§ WHAT TO PRODUCE
Of the entries below, return only those lines from the line with "(189, 61) = (643, 437): green fish -> none" to the line with "(271, 60) = (513, 478): none -> black domino", exactly, both included.

§ DATA EXTRACT
[Start of section]

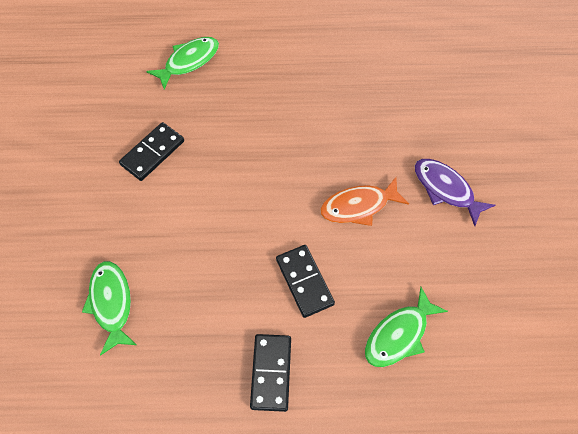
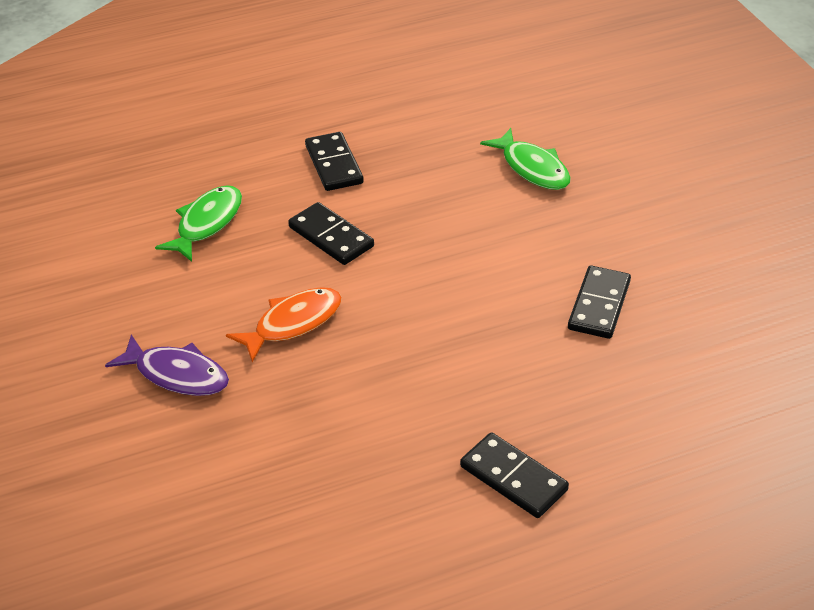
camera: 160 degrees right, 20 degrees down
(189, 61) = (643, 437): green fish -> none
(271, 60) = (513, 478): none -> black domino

[End of section]
[Start of section]

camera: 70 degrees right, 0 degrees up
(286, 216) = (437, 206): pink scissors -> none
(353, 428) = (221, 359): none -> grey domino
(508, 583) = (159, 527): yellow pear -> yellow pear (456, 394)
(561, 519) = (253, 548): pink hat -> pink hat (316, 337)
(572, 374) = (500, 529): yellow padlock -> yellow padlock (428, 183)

[End of section]

§ ANSWER SECTION
(189, 61) = (643, 437): green fish -> none
(271, 60) = (513, 478): none -> black domino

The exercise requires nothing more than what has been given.